> [SOURCE INFORMATION]
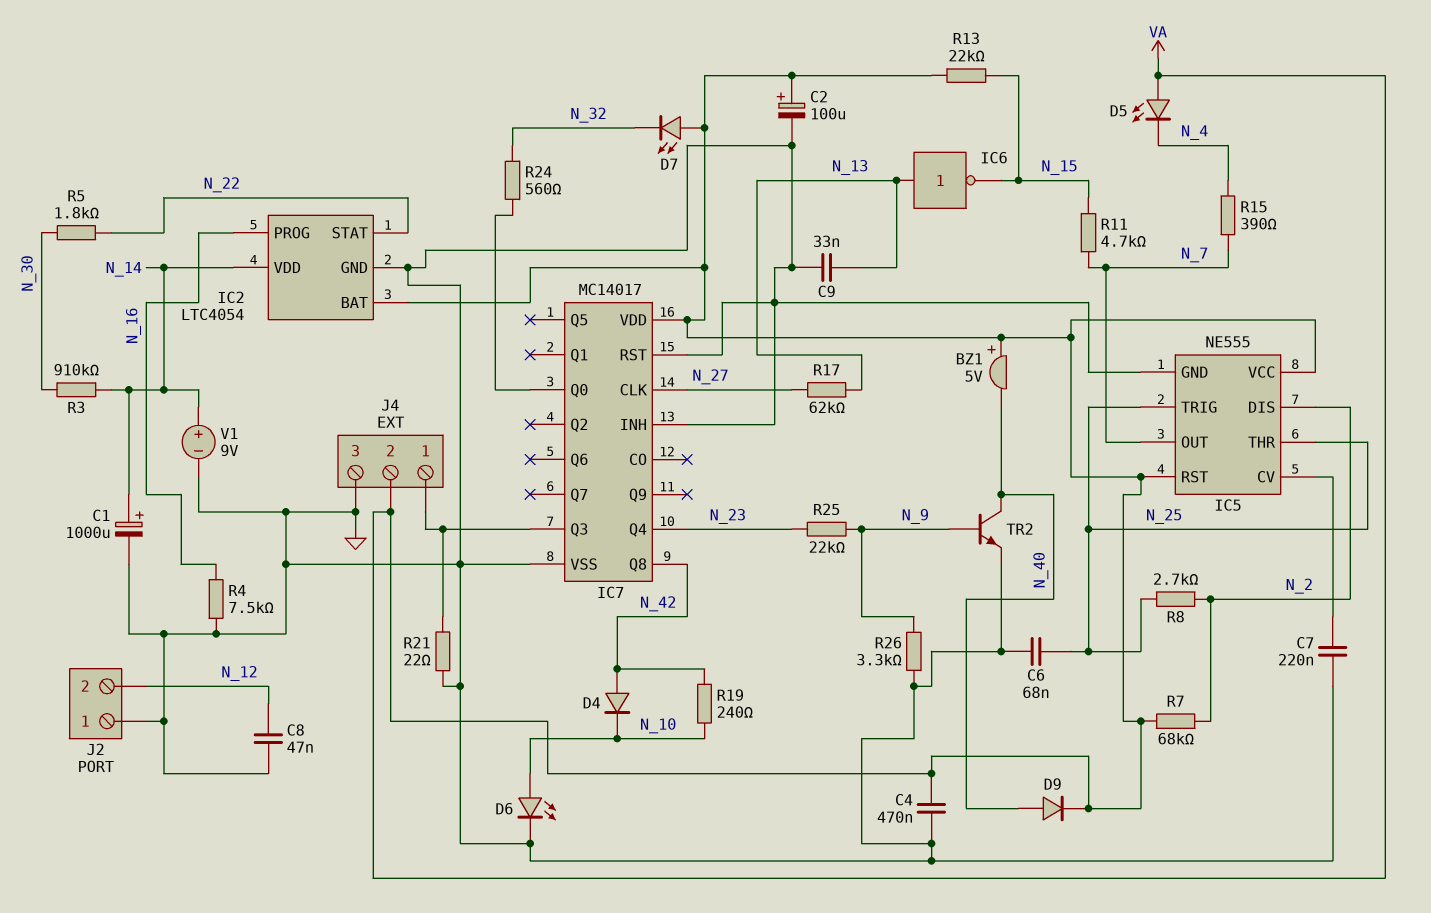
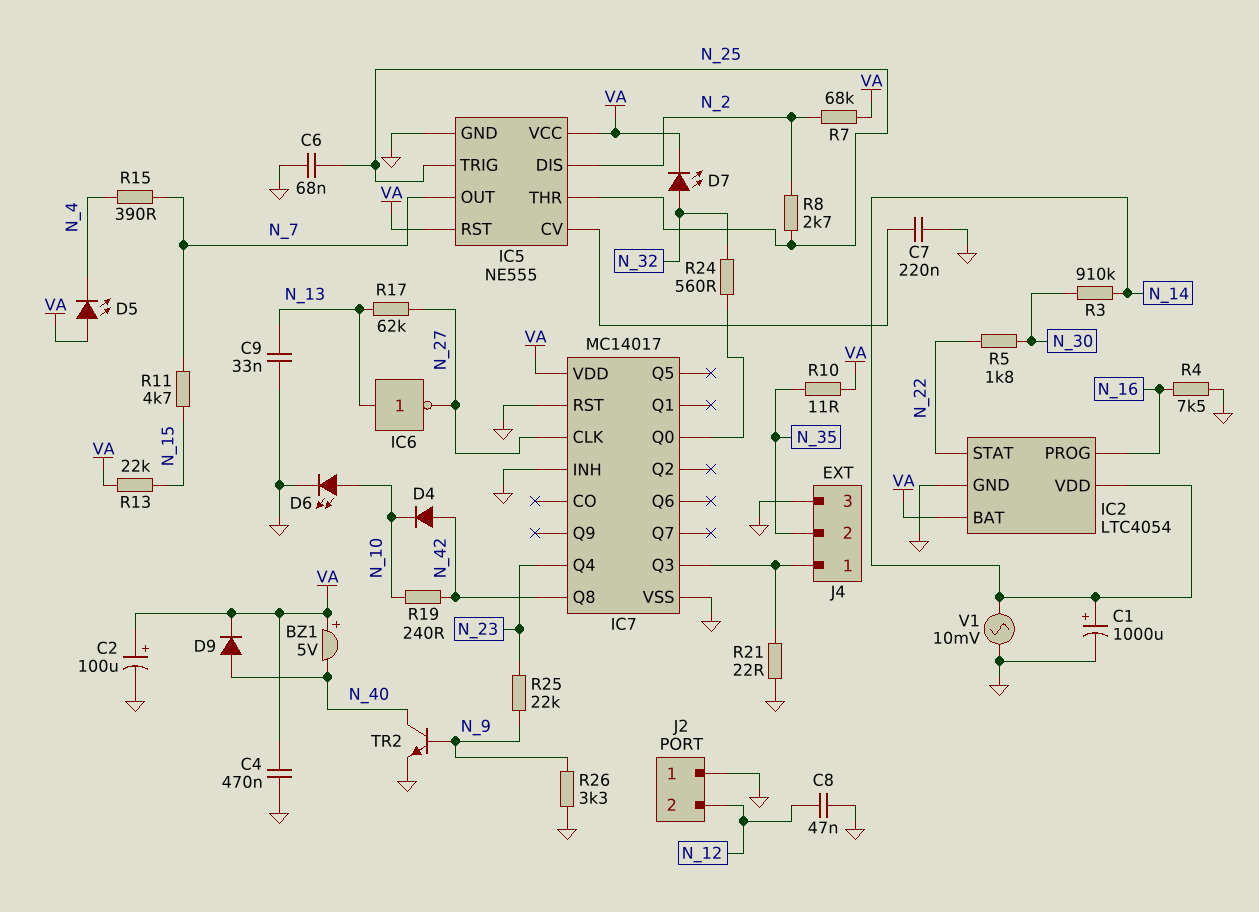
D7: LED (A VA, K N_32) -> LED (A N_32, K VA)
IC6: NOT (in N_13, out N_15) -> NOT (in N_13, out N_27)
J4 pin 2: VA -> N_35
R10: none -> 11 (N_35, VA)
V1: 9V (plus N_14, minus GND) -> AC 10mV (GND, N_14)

---

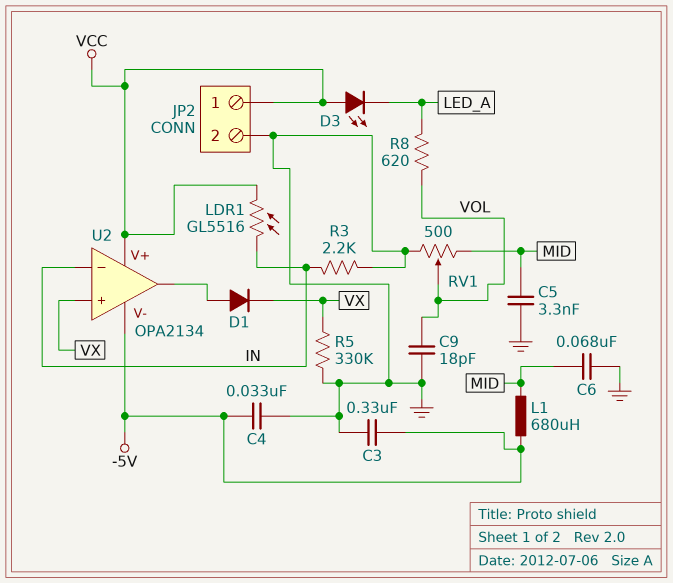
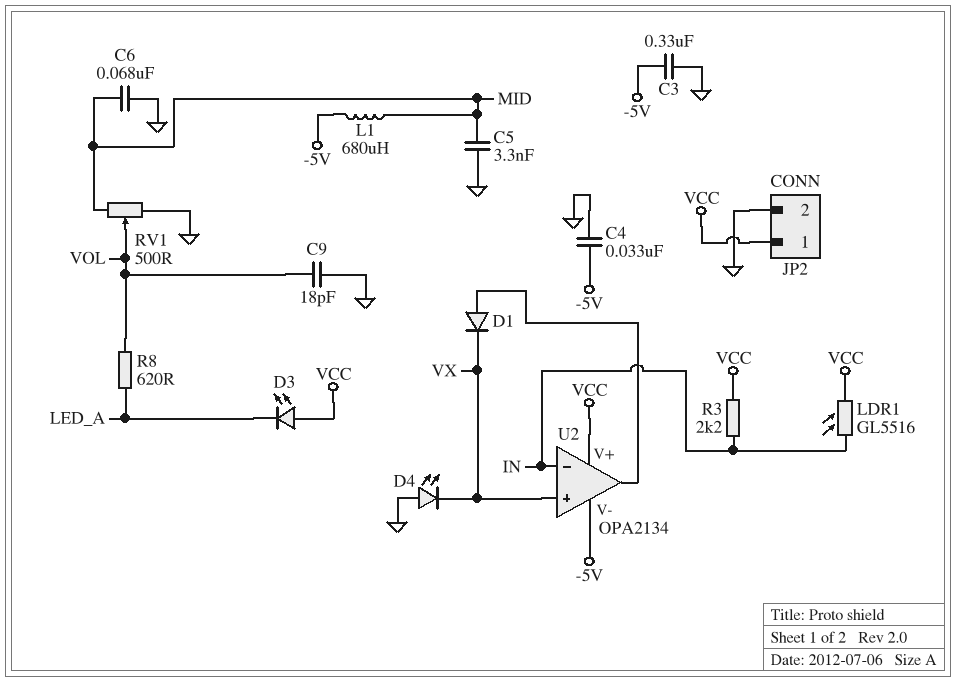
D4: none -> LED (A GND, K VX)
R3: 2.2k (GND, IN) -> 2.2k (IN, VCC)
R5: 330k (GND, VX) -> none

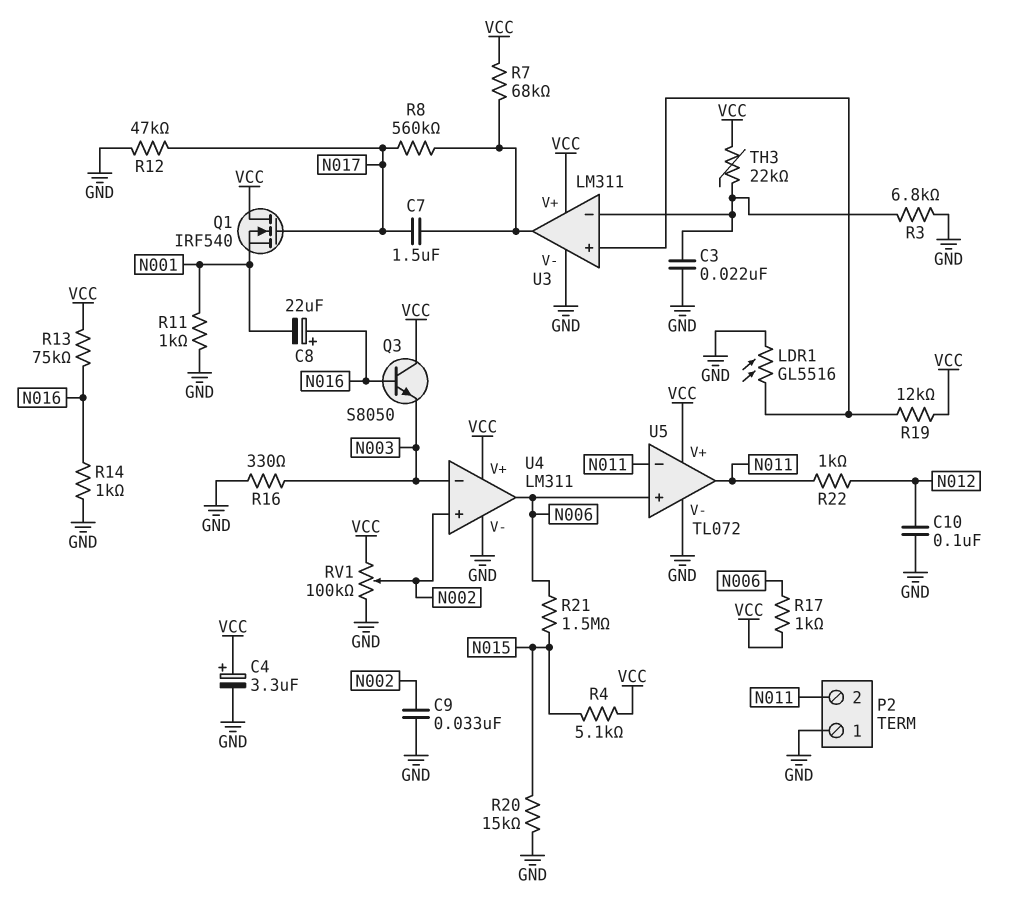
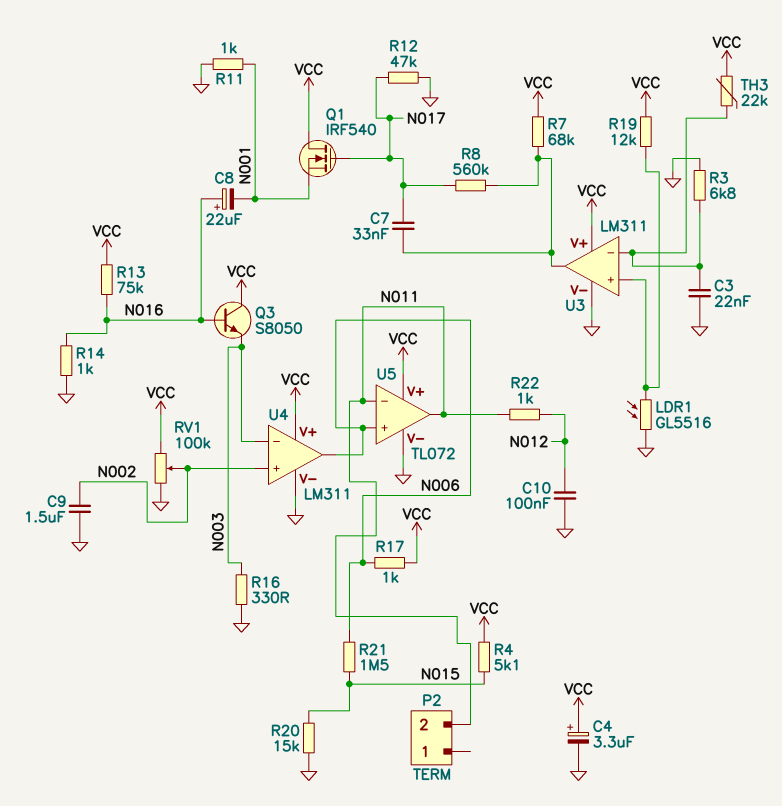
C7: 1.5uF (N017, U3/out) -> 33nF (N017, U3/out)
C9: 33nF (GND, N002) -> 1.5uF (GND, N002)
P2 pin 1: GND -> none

---

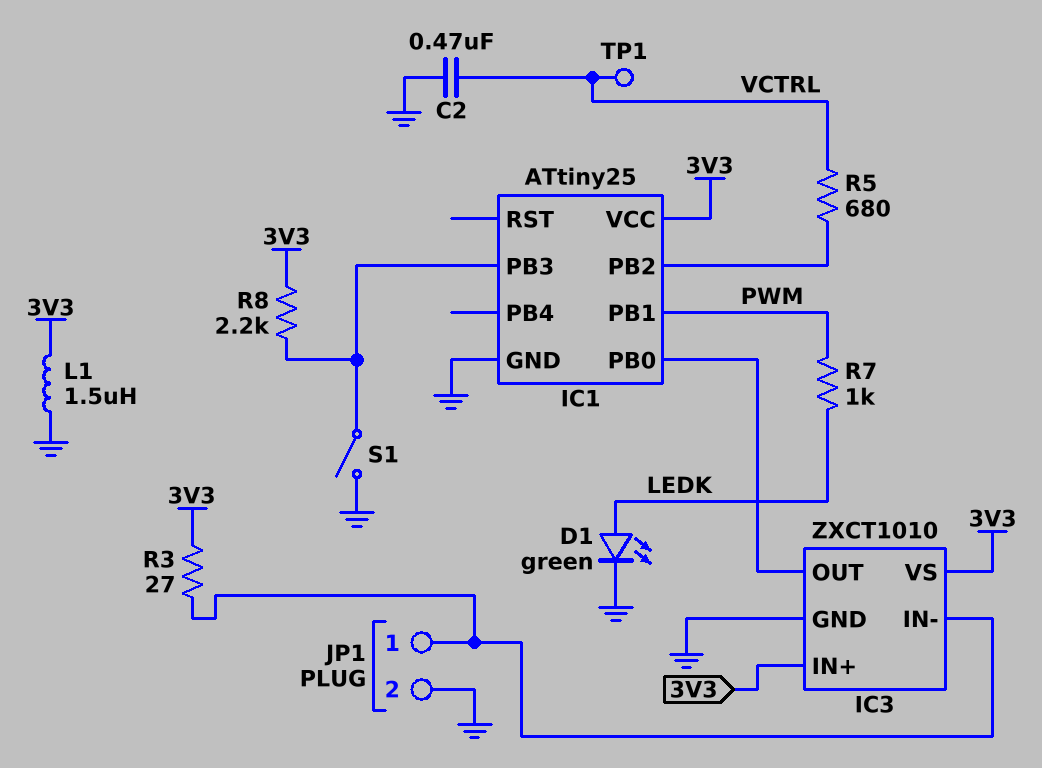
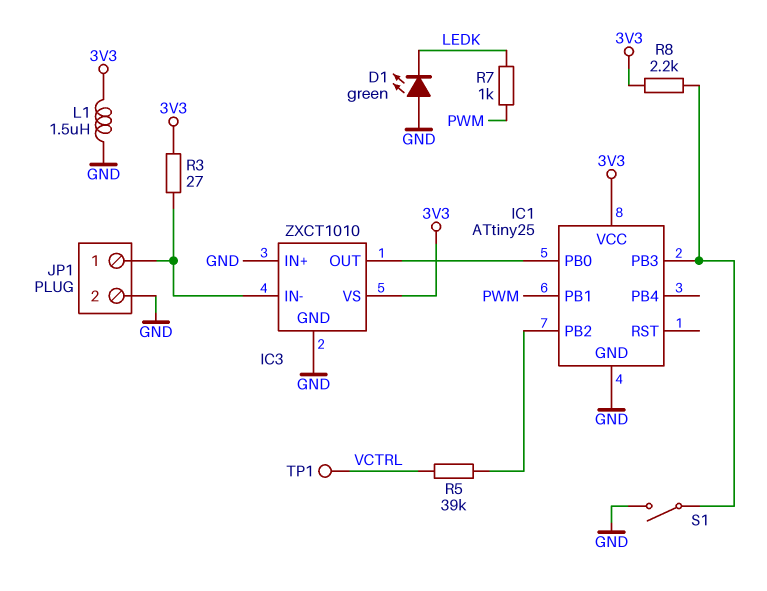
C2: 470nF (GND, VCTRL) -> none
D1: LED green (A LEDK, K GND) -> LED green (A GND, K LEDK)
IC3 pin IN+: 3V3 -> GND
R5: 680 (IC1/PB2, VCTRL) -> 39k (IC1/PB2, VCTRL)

> [TASK DIRECTIONS] Lines to set down from above: the line with "C7: 1.5uF (N017, U3/out)", the line with "P2 pin 1: GND -> none", and every line between, each exactly as written.

> [OUTPUT FOR THIS EXERCISE]
C7: 1.5uF (N017, U3/out) -> 33nF (N017, U3/out)
C9: 33nF (GND, N002) -> 1.5uF (GND, N002)
P2 pin 1: GND -> none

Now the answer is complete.